## Directions
Whenever a line in this data holds the word "cheese", report that line in full.

##### Recorded information

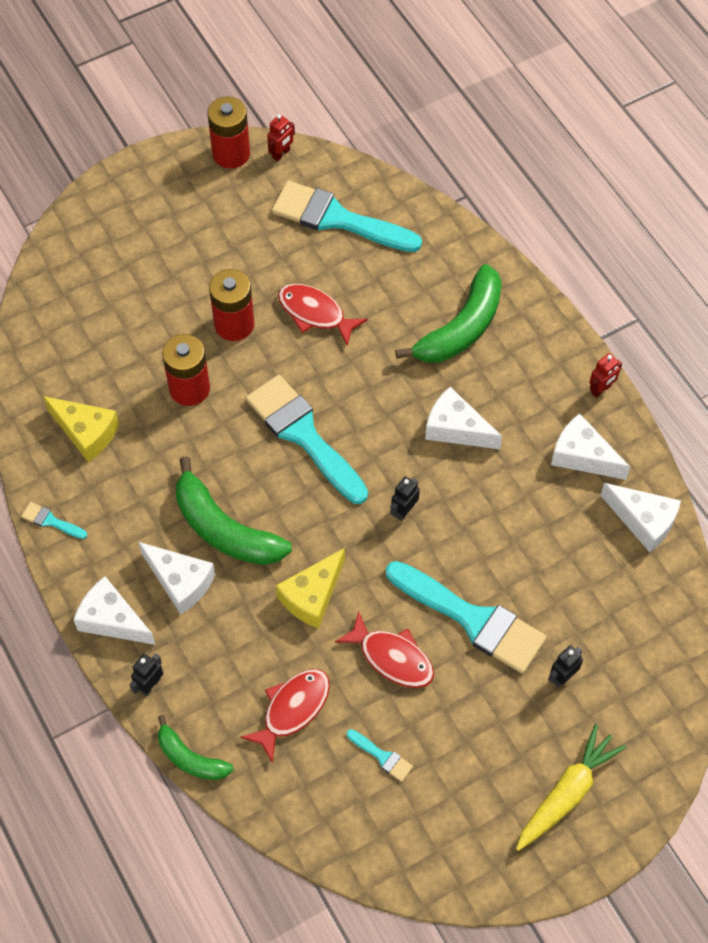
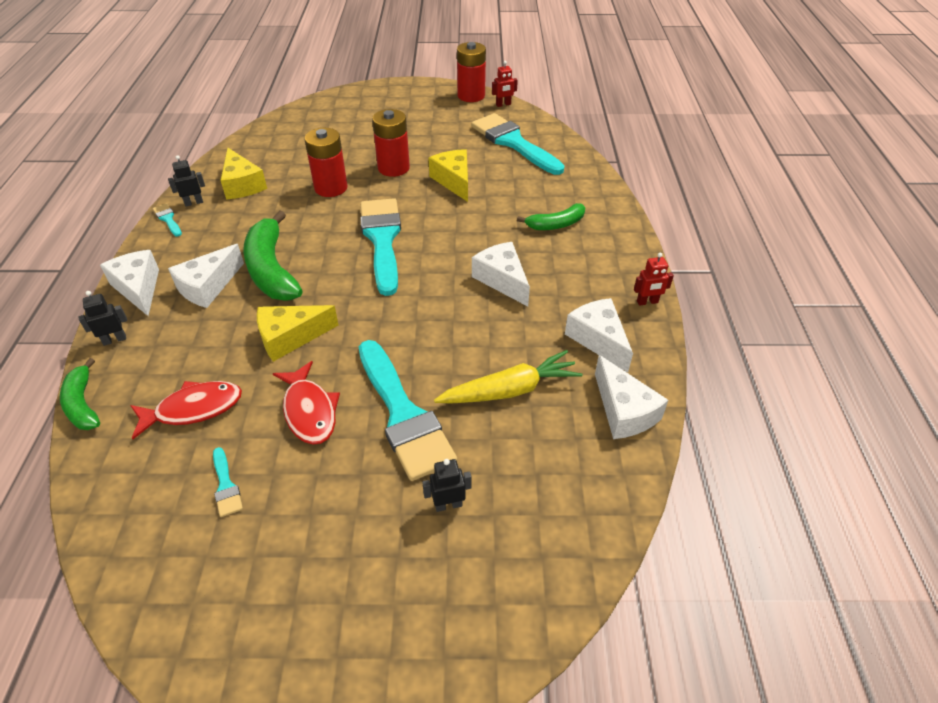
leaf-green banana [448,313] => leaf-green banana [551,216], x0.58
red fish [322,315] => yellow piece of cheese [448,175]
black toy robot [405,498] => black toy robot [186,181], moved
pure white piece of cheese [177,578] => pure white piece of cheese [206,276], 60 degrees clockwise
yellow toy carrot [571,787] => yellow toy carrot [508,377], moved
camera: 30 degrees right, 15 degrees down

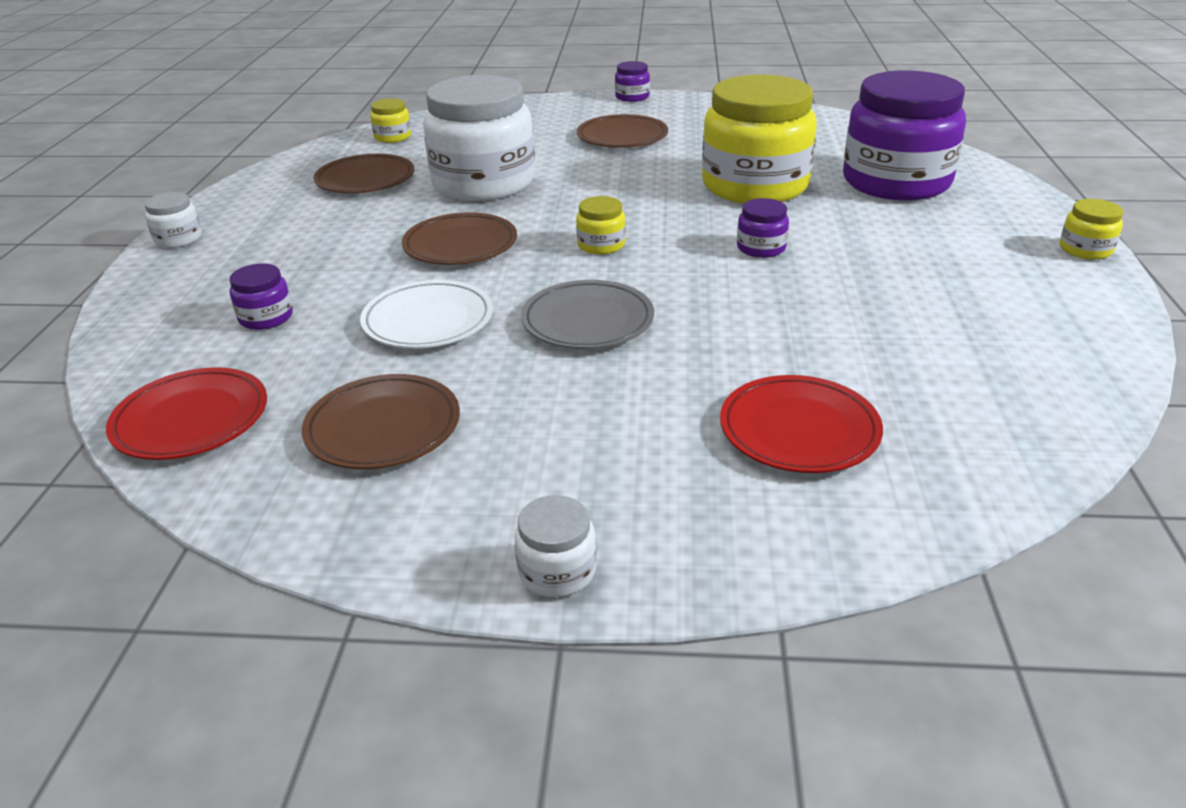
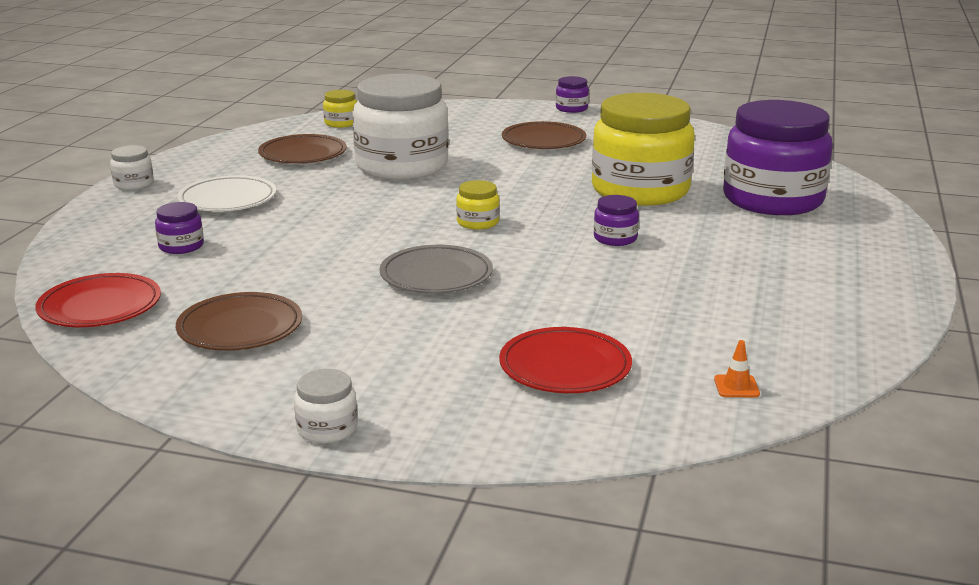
yellow preserve jar [1091,229] => nothing
dark brown flat dish [459,238] => nothing
pure white flat dish [426,314] => pure white flat dish [226,193], moved
nothing => orange traffic cone [737,368]
camera: 10 degrees right, 10 degrees down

##########

## Solution for this problem
red fish [322,315] => yellow piece of cheese [448,175]
pure white piece of cheese [177,578] => pure white piece of cheese [206,276], 60 degrees clockwise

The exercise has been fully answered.